◆ Task prompt:
Pull out each line of the data below that contains the string "kern", and copy every such line in full.

Stored data:
=======

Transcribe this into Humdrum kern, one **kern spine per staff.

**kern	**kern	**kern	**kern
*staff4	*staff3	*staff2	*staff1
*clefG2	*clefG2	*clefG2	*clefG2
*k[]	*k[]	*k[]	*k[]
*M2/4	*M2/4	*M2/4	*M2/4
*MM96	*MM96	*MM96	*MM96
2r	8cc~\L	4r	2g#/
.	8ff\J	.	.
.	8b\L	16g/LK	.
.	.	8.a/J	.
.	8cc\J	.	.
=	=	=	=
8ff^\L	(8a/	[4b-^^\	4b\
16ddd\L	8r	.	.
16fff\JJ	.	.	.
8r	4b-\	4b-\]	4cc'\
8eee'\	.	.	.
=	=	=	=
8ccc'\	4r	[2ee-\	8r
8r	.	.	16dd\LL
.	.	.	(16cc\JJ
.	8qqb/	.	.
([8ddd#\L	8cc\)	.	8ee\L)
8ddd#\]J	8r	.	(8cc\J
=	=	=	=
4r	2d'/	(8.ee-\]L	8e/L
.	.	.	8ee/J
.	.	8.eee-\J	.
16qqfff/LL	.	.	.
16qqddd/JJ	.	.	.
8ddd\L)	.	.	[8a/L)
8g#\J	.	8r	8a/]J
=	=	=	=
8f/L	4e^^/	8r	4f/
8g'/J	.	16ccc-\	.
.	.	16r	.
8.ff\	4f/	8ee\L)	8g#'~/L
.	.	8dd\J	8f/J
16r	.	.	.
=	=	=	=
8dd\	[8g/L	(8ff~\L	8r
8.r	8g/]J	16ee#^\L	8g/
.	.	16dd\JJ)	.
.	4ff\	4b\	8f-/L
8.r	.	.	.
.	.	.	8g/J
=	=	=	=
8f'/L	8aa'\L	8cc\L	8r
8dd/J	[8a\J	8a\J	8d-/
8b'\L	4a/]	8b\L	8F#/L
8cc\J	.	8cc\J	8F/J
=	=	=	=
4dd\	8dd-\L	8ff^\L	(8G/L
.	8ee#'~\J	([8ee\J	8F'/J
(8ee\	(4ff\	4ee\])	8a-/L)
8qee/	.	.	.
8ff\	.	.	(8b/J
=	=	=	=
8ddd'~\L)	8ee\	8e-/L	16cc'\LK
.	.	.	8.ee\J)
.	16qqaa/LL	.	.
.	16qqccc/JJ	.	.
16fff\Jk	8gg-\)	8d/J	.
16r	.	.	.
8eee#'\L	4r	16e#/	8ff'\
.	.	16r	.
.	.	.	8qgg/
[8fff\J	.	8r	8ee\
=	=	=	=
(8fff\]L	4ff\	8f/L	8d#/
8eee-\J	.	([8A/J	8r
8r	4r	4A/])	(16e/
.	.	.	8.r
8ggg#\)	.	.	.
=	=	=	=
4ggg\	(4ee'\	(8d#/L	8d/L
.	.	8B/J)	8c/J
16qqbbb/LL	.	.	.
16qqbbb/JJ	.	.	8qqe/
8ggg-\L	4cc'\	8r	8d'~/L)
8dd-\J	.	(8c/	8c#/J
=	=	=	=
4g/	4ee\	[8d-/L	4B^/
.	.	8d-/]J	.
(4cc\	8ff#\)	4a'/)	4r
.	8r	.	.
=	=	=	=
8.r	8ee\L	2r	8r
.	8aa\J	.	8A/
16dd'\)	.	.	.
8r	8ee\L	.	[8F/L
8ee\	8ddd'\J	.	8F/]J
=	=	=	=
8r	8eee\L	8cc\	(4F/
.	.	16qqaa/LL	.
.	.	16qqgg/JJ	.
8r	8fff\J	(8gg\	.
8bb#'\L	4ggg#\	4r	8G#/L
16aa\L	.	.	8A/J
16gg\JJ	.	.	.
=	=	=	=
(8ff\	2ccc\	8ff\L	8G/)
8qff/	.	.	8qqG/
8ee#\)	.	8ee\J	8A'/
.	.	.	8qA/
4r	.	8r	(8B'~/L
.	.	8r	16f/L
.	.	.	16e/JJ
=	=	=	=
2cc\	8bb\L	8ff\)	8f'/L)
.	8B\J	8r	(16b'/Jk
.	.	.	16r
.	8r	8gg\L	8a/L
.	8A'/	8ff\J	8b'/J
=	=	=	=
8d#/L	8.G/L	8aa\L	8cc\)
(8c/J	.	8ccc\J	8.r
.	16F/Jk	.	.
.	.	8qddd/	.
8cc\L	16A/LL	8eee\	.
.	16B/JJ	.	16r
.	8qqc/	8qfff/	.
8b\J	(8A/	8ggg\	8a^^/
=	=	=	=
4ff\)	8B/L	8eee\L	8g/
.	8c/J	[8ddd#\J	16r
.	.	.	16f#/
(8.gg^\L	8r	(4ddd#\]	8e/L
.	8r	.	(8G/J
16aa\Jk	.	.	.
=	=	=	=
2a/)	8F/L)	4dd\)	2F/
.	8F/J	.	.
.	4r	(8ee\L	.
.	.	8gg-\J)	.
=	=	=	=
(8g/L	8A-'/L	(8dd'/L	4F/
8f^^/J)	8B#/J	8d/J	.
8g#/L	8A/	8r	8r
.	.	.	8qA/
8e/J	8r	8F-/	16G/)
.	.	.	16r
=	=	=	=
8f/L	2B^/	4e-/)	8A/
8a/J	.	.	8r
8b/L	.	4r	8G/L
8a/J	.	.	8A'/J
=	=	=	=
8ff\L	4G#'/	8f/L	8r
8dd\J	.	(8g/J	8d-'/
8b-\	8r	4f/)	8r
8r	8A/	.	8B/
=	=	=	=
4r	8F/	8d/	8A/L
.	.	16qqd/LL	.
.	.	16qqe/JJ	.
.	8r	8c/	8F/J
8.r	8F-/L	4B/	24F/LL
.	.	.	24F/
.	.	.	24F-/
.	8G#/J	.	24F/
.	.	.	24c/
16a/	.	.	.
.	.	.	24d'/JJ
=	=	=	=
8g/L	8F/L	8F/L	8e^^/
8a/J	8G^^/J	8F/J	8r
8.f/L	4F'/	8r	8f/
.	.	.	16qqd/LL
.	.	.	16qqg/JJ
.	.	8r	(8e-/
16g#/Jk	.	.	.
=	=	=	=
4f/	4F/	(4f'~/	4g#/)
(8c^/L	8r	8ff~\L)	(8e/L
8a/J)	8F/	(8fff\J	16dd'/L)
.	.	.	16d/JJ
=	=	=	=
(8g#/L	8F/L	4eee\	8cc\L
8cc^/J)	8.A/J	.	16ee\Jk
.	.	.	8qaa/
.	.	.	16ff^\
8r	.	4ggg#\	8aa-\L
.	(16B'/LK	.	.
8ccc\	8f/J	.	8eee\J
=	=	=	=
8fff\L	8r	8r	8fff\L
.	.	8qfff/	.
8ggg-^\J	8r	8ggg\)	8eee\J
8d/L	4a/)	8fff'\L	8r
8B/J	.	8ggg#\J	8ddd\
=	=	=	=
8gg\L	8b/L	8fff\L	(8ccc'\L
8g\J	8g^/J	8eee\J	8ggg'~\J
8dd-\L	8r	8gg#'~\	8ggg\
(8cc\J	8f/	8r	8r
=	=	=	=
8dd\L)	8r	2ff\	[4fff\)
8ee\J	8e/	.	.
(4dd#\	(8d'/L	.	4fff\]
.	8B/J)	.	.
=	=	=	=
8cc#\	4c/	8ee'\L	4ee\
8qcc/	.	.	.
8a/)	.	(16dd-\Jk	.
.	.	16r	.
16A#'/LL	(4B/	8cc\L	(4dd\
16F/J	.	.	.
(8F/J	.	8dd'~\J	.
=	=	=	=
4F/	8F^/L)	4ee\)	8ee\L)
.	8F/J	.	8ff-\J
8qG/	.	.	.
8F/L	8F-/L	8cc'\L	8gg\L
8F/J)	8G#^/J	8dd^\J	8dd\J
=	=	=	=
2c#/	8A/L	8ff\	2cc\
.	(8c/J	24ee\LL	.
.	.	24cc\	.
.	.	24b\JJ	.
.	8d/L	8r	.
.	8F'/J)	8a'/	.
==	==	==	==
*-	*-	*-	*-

=======

◆ Answer:
Transcribe this into Humdrum kern, one **kern spine per staff.
**kern	**kern	**kern	**kern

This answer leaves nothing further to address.